Of the material below, the lines to be retyped are those from the line containing "TOF3 pin XSHUT: D1 -> D3" through the line containing "RFID1 pin SS: RX -> A5", inclusive; reproduce them exactly.

**SOURCE DATA**
=== Begin Enclosure ===
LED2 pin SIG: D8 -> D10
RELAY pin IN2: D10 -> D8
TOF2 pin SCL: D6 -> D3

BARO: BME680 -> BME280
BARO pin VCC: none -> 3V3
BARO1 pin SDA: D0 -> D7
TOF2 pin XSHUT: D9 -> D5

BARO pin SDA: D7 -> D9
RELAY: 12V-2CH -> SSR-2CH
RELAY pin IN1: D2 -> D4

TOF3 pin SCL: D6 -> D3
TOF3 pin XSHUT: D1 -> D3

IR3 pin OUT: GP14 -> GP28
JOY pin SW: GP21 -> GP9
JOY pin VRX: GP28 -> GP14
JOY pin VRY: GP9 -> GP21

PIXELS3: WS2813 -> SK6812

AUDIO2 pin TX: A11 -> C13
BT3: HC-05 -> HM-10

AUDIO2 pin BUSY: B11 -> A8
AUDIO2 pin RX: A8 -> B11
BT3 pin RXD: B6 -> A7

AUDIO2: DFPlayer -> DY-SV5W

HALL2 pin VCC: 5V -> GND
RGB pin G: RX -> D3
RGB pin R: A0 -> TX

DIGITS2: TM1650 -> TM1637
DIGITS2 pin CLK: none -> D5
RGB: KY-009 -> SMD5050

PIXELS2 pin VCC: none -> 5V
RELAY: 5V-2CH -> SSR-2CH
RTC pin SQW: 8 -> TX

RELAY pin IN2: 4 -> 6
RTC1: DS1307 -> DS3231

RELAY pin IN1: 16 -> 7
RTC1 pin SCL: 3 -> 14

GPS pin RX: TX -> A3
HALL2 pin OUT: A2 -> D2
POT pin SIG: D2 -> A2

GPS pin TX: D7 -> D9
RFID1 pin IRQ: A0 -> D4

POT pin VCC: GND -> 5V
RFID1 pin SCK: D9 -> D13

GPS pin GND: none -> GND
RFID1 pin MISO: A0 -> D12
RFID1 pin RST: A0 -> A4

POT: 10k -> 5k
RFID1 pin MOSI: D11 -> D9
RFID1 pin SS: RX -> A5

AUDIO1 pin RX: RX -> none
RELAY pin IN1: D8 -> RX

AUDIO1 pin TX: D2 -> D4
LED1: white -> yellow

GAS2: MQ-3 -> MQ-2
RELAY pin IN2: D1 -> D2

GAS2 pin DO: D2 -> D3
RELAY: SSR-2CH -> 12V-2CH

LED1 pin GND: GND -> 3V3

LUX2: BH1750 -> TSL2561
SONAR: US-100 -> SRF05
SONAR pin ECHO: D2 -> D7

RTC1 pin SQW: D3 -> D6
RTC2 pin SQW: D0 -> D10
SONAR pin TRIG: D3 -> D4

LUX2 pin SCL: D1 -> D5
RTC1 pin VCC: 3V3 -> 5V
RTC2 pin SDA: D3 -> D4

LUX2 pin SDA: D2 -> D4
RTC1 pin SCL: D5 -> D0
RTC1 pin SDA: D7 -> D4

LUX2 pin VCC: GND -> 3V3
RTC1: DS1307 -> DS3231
=== End Enclosure ===
**RESPONSE TO THIS TASK**
TOF3 pin XSHUT: D1 -> D3

IR3 pin OUT: GP14 -> GP28
JOY pin SW: GP21 -> GP9
JOY pin VRX: GP28 -> GP14
JOY pin VRY: GP9 -> GP21

PIXELS3: WS2813 -> SK6812

AUDIO2 pin TX: A11 -> C13
BT3: HC-05 -> HM-10

AUDIO2 pin BUSY: B11 -> A8
AUDIO2 pin RX: A8 -> B11
BT3 pin RXD: B6 -> A7

AUDIO2: DFPlayer -> DY-SV5W

HALL2 pin VCC: 5V -> GND
RGB pin G: RX -> D3
RGB pin R: A0 -> TX

DIGITS2: TM1650 -> TM1637
DIGITS2 pin CLK: none -> D5
RGB: KY-009 -> SMD5050

PIXELS2 pin VCC: none -> 5V
RELAY: 5V-2CH -> SSR-2CH
RTC pin SQW: 8 -> TX

RELAY pin IN2: 4 -> 6
RTC1: DS1307 -> DS3231

RELAY pin IN1: 16 -> 7
RTC1 pin SCL: 3 -> 14

GPS pin RX: TX -> A3
HALL2 pin OUT: A2 -> D2
POT pin SIG: D2 -> A2

GPS pin TX: D7 -> D9
RFID1 pin IRQ: A0 -> D4

POT pin VCC: GND -> 5V
RFID1 pin SCK: D9 -> D13

GPS pin GND: none -> GND
RFID1 pin MISO: A0 -> D12
RFID1 pin RST: A0 -> A4

POT: 10k -> 5k
RFID1 pin MOSI: D11 -> D9
RFID1 pin SS: RX -> A5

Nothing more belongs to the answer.